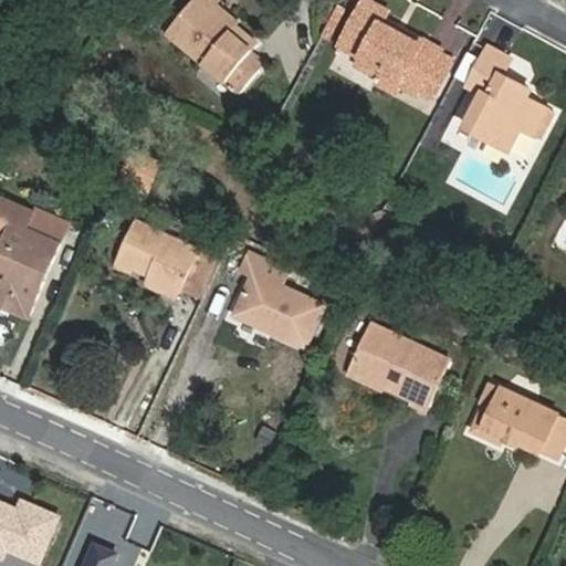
[(192,0),(167,31),(239,94),(264,64),(250,52),(257,44),(234,25),(238,22),(217,3),(218,0),(192,0)]
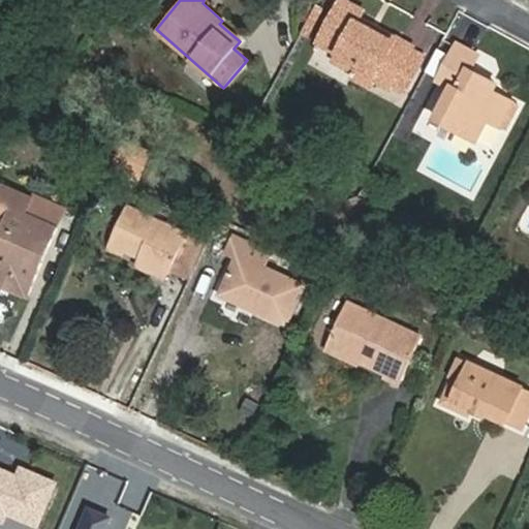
[(355,21),(359,16),(363,9),(344,0),(340,0),(317,44),(335,54),(333,58),(355,70),(351,76),(370,86),(376,76),(390,85),(410,50),(412,45),(398,37),(395,43),(355,21)]
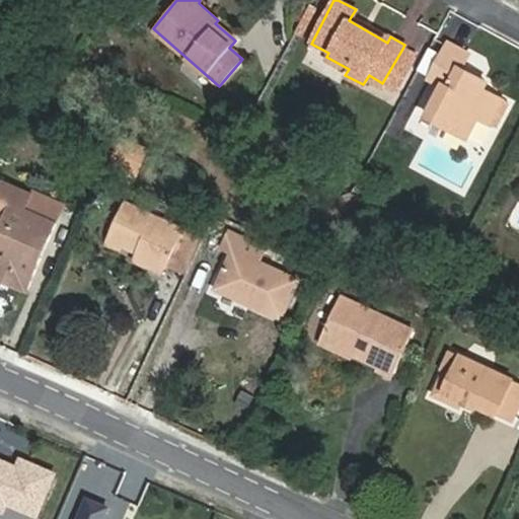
[(390,36),(352,15),(349,20),(387,43),(390,36)]
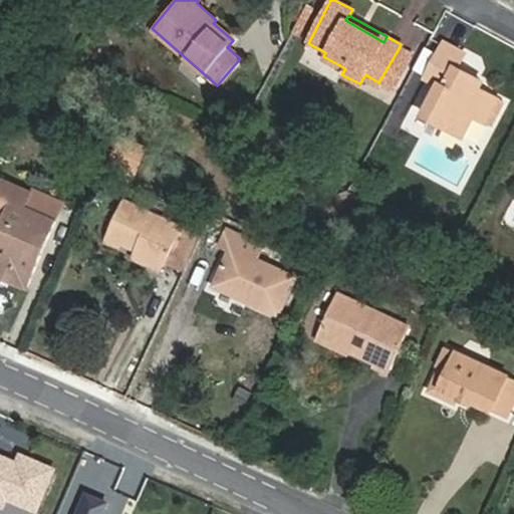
[(467,83),(471,75),(456,66),(463,54),(442,42),(423,77),(439,85),(423,114),(462,136),(473,115),(485,122),(497,100),(479,89),(467,83)]
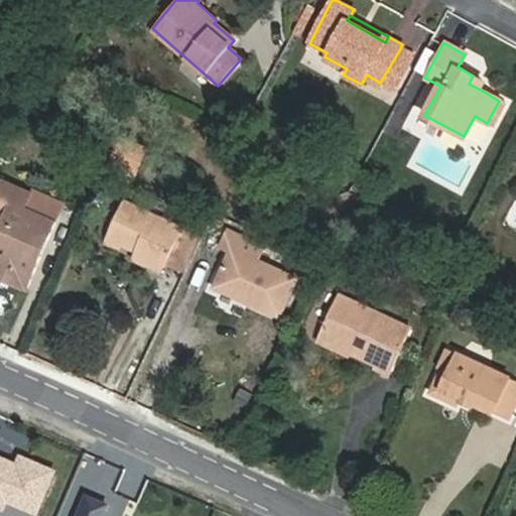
[(412,55),(400,48),(380,83),(394,90),(412,55)]
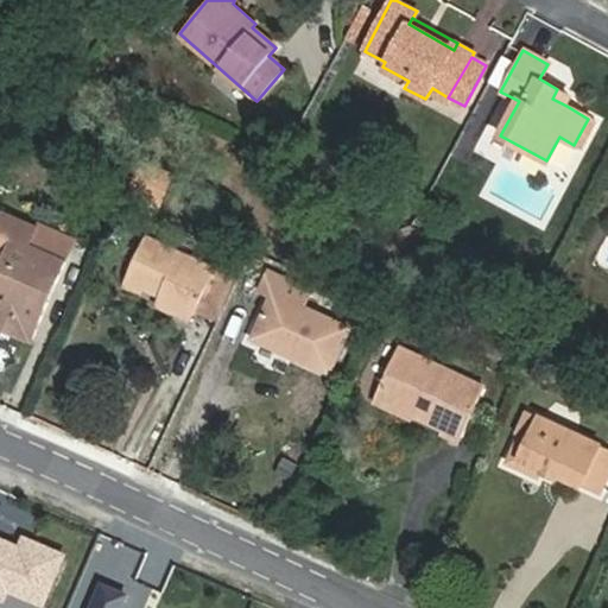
[(571,96),(557,89),(552,99),(567,106),(571,96)]
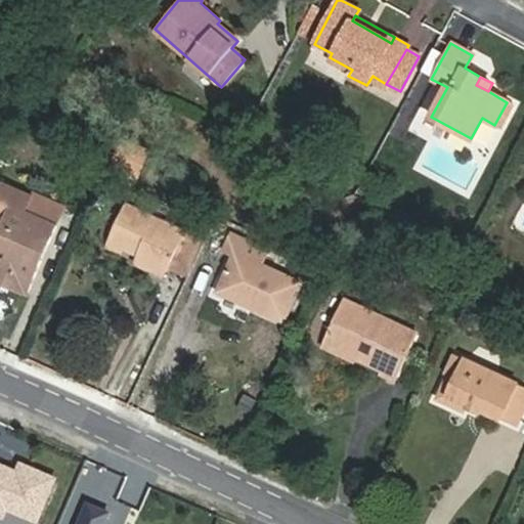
[(125,139),(112,167),(136,177),(148,149),(125,139)]
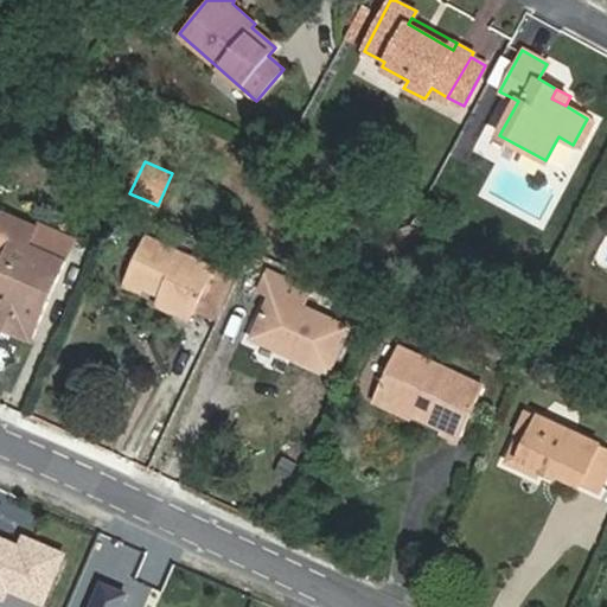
[(4,213),(0,222),(0,306),(19,315),(12,332),(30,340),(64,261),(29,244),(36,228),(4,213)]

● **Brief**
In the records above, everything from the line with "[(390,36),(352,15),(349,20),(387,43),(390,36)]" down to the line with "[(125,139),(112,167),(136,177),(148,149),(125,139)]" must be duplicated exactly, both lines kept. Leave no pictures in.

● **Exercise response**
[(390,36),(352,15),(349,20),(387,43),(390,36)]
[(467,83),(471,75),(456,66),(463,54),(442,42),(423,77),(439,85),(423,114),(462,136),(473,115),(485,122),(497,100),(479,89),(467,83)]
[(412,55),(400,48),(380,83),(394,90),(412,55)]
[(571,96),(557,89),(552,99),(567,106),(571,96)]
[(125,139),(112,167),(136,177),(148,149),(125,139)]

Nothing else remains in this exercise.